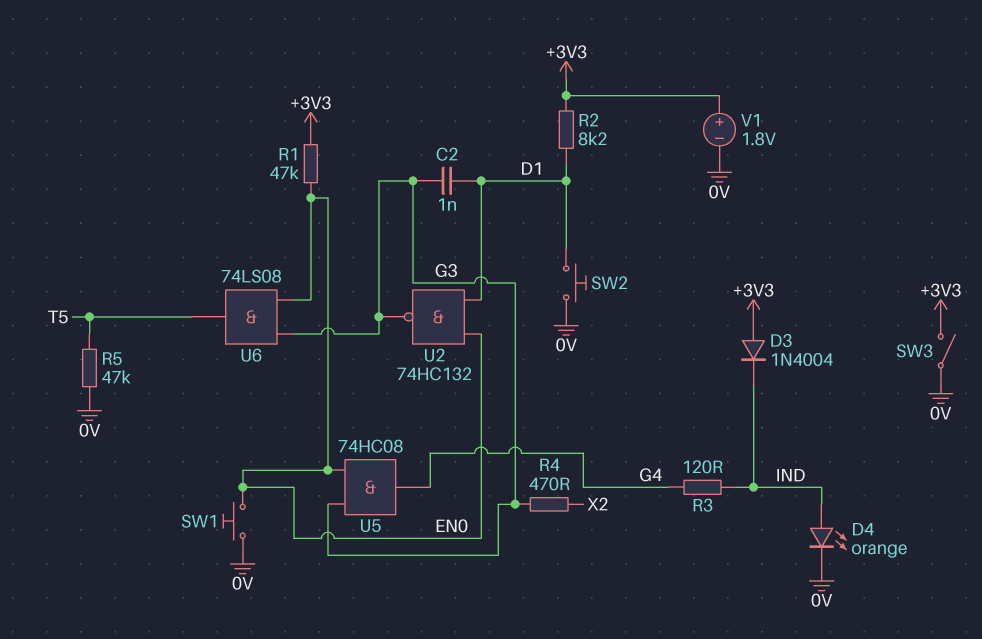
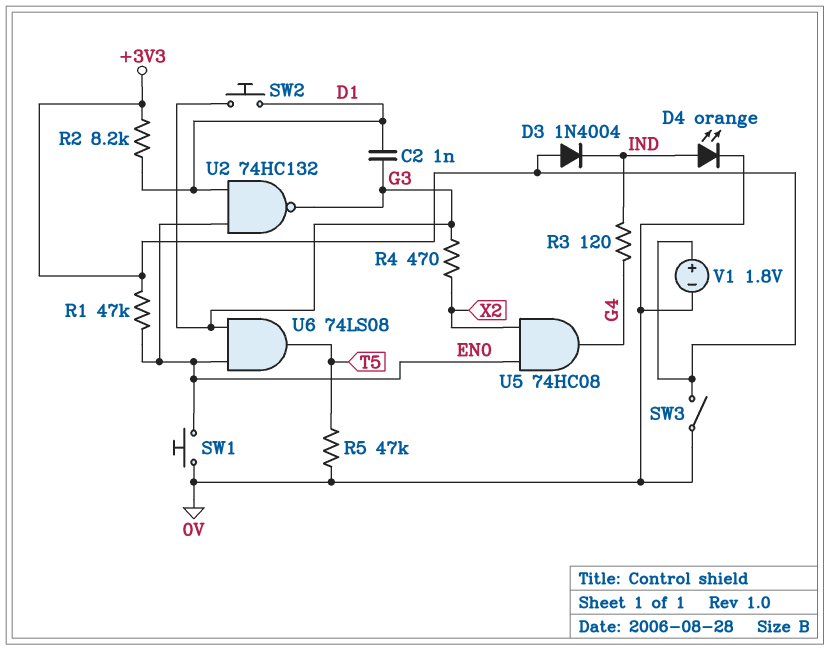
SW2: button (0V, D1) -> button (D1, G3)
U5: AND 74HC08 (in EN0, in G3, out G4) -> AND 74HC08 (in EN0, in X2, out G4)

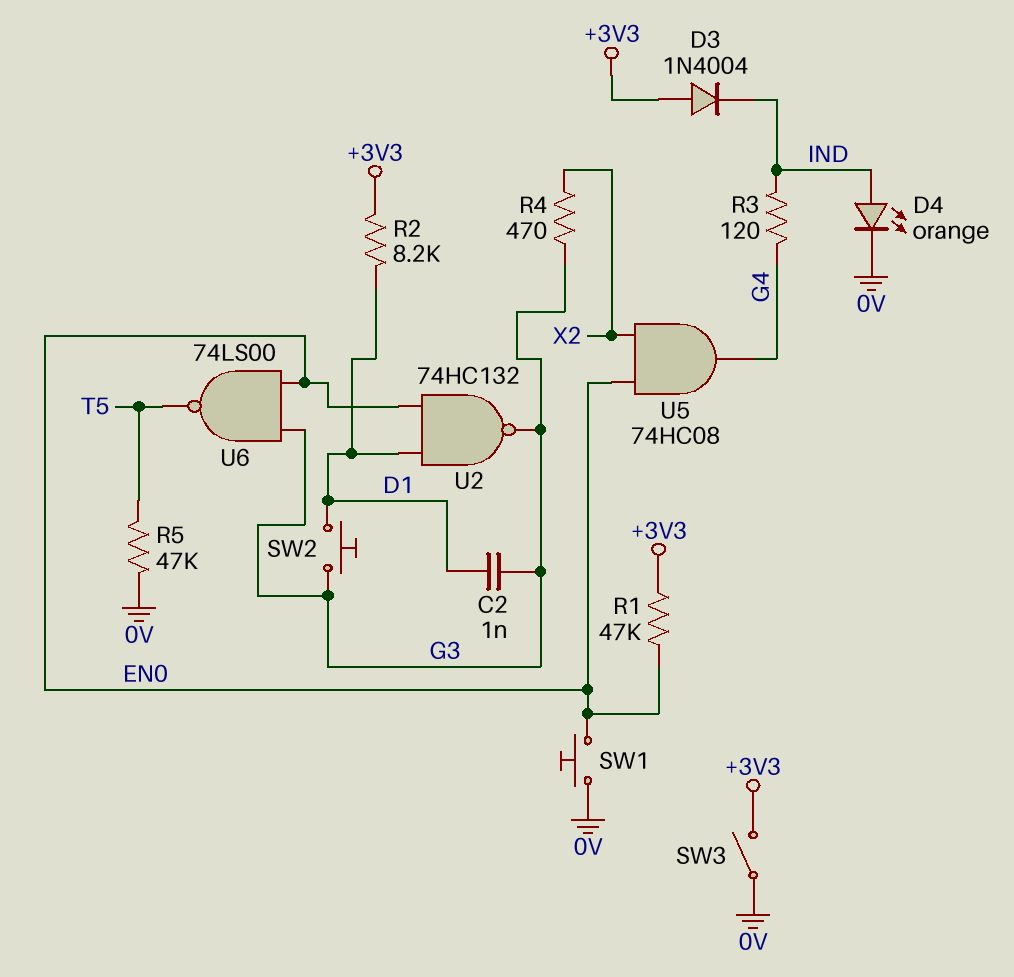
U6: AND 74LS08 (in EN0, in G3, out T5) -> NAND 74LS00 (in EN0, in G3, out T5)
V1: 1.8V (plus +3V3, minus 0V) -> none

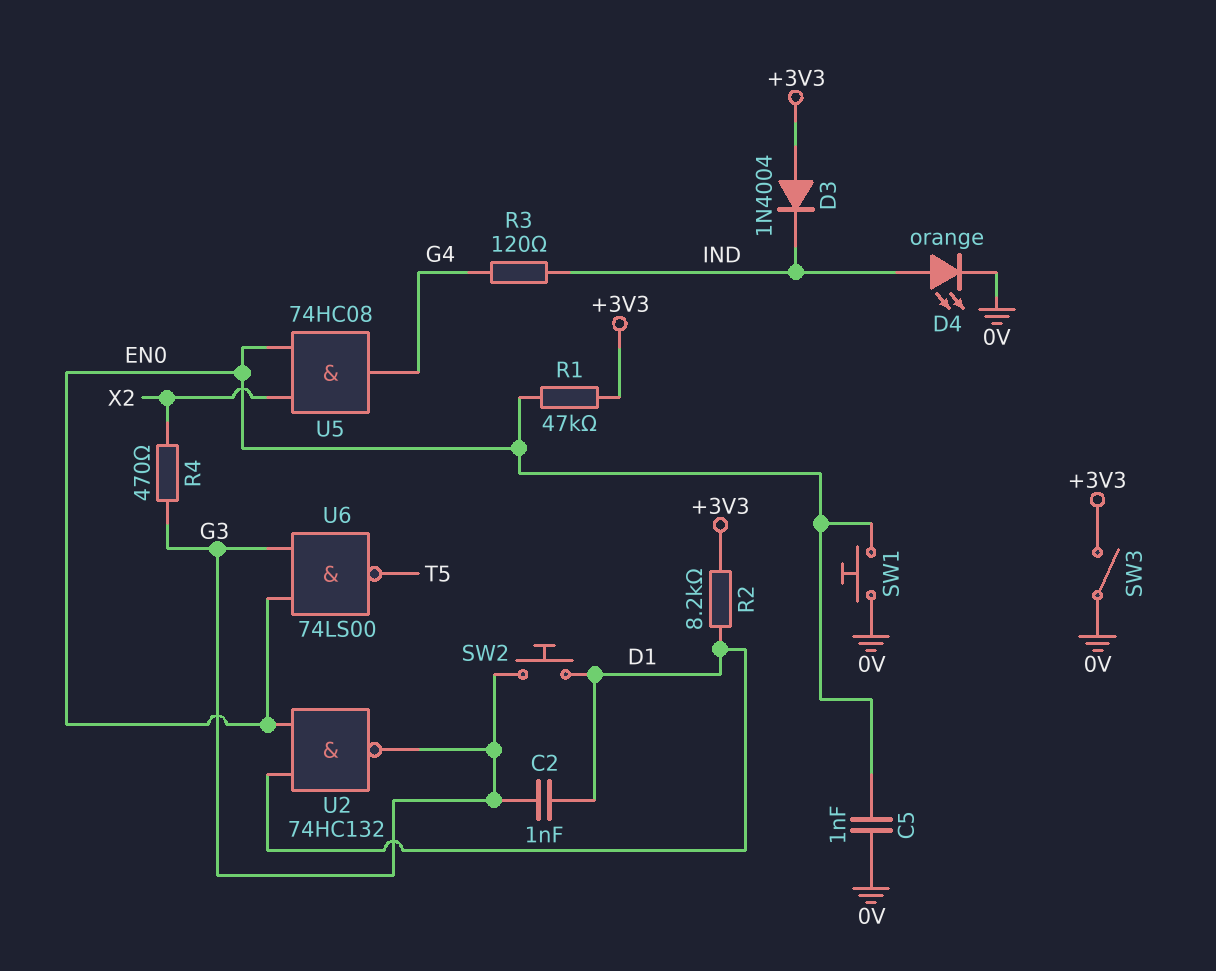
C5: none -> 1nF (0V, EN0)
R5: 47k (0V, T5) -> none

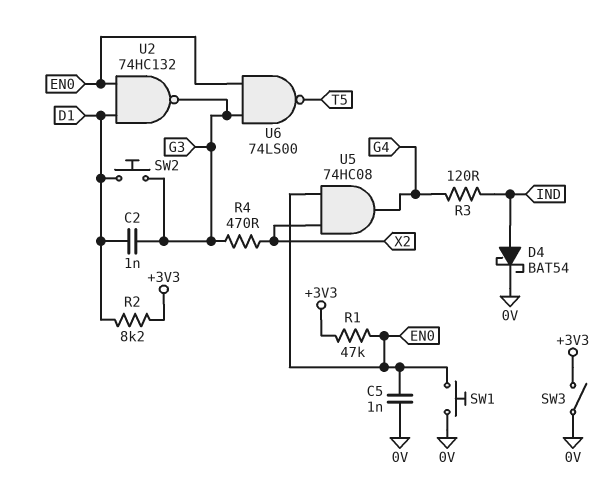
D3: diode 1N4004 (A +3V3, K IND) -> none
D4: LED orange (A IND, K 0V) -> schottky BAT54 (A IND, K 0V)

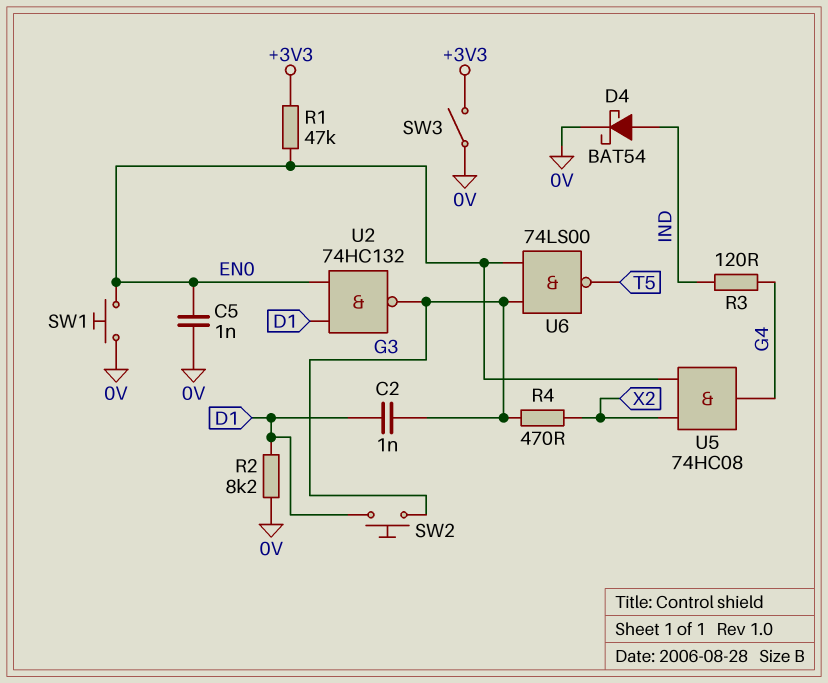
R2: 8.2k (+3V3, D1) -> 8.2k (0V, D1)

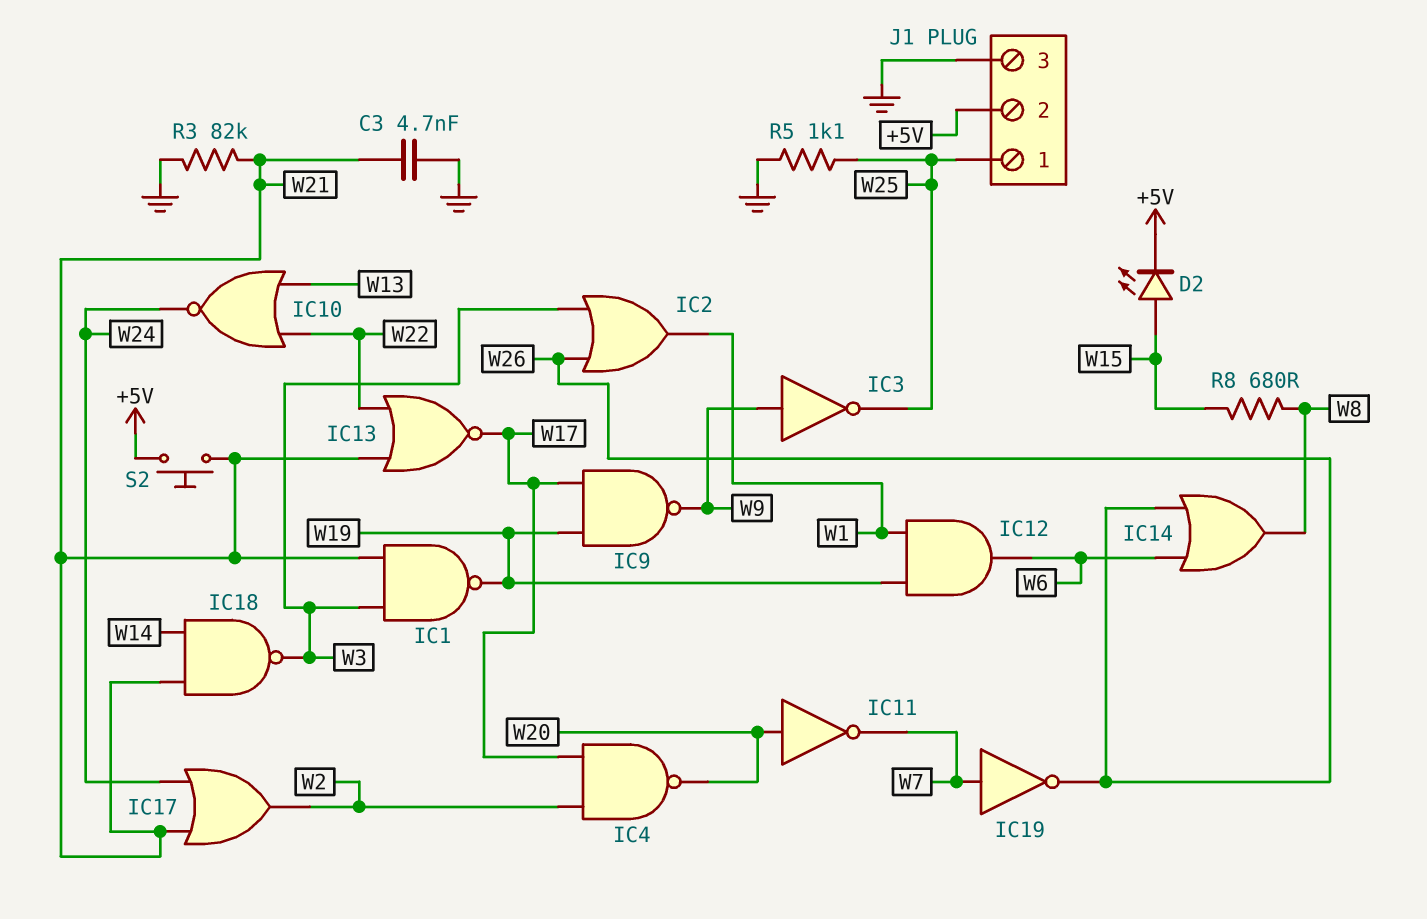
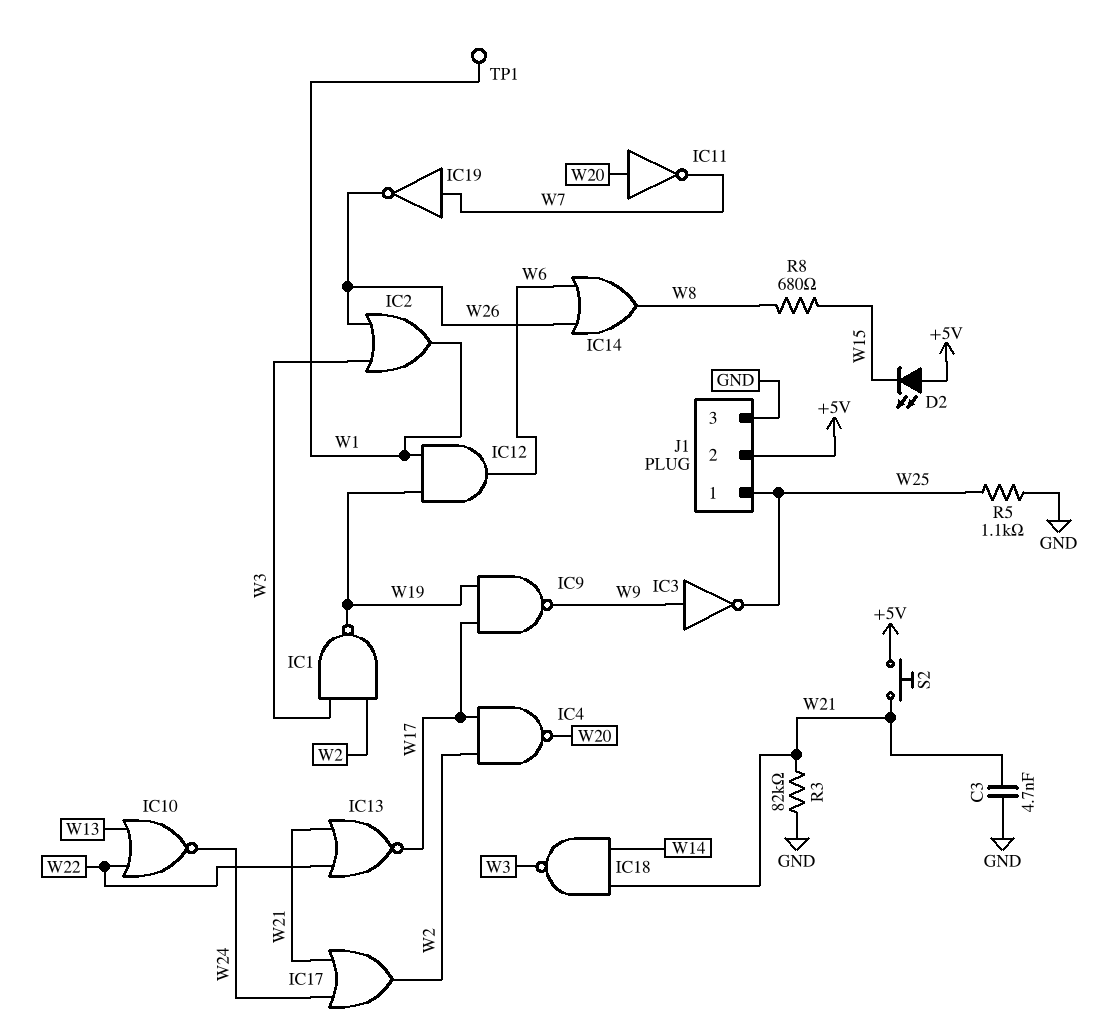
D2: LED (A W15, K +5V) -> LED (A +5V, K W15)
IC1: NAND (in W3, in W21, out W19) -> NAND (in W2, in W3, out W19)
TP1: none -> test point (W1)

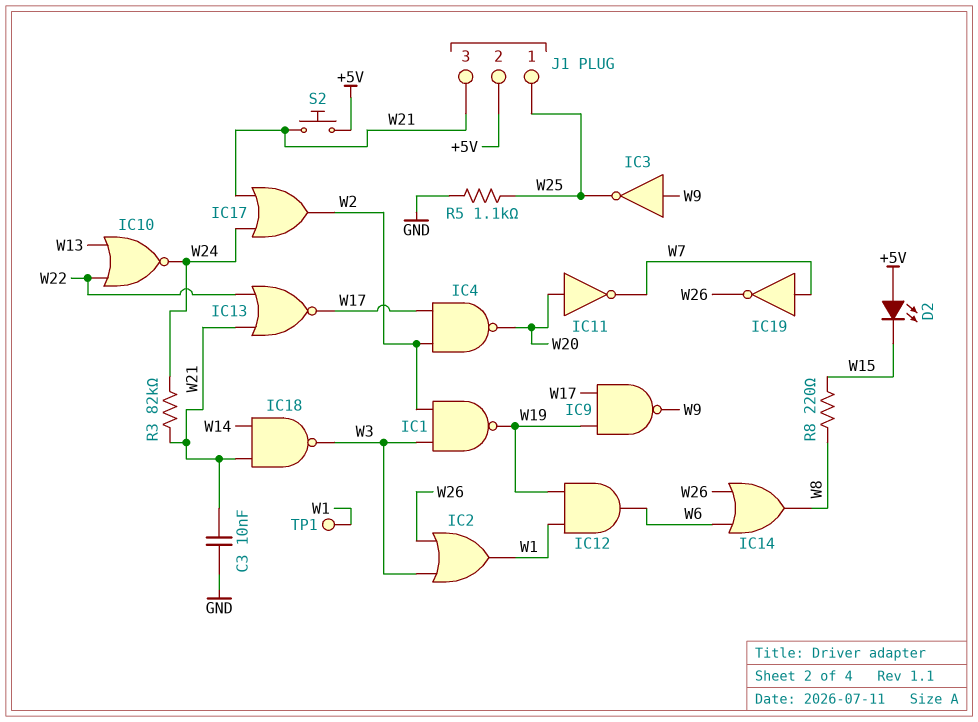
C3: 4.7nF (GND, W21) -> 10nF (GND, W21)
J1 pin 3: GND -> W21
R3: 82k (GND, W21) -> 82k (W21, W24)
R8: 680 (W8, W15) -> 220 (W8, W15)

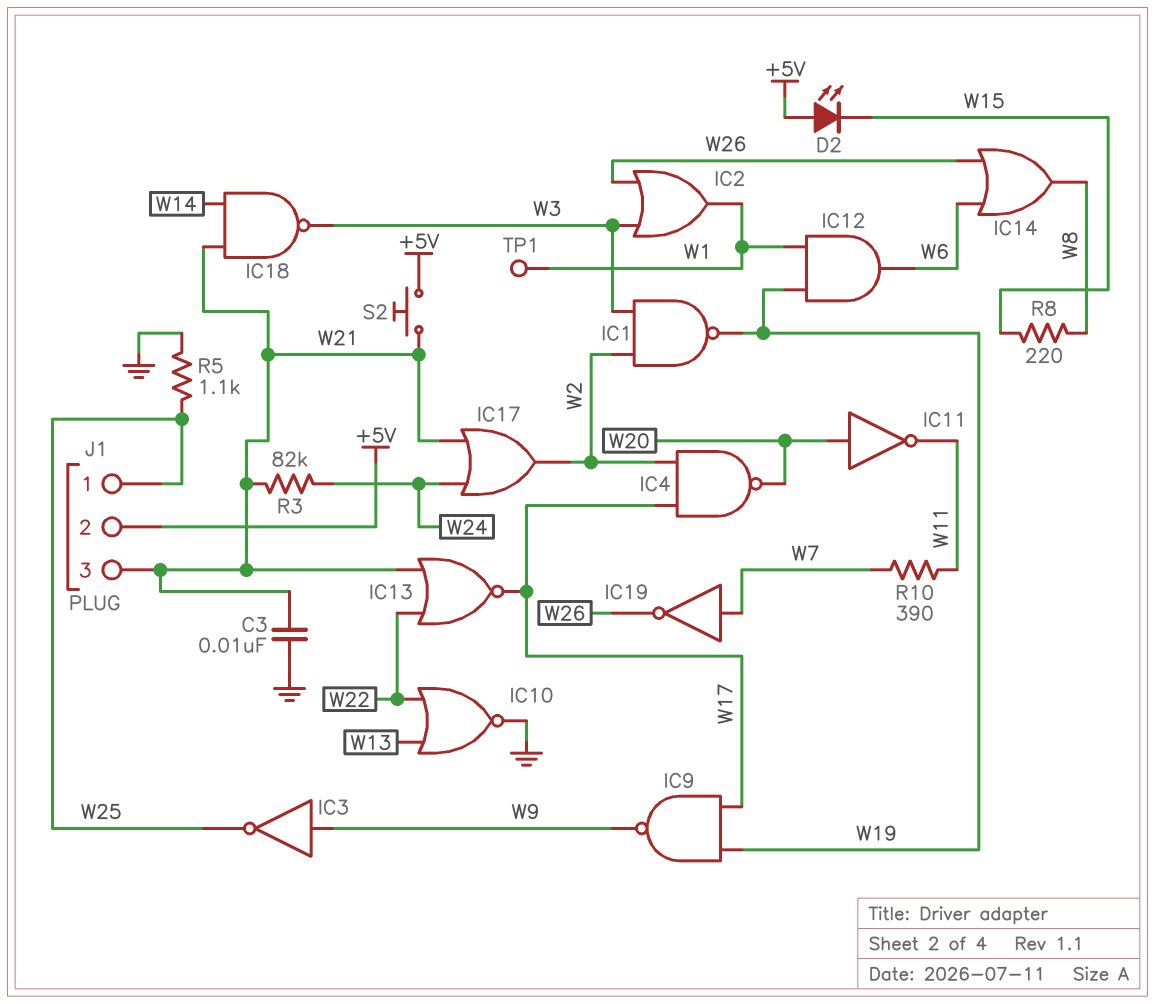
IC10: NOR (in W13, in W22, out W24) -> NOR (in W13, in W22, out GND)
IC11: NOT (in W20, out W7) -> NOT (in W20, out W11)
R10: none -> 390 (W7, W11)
--------
Across all the entries, how many lines include "NAND"? Answer with the number alone.

2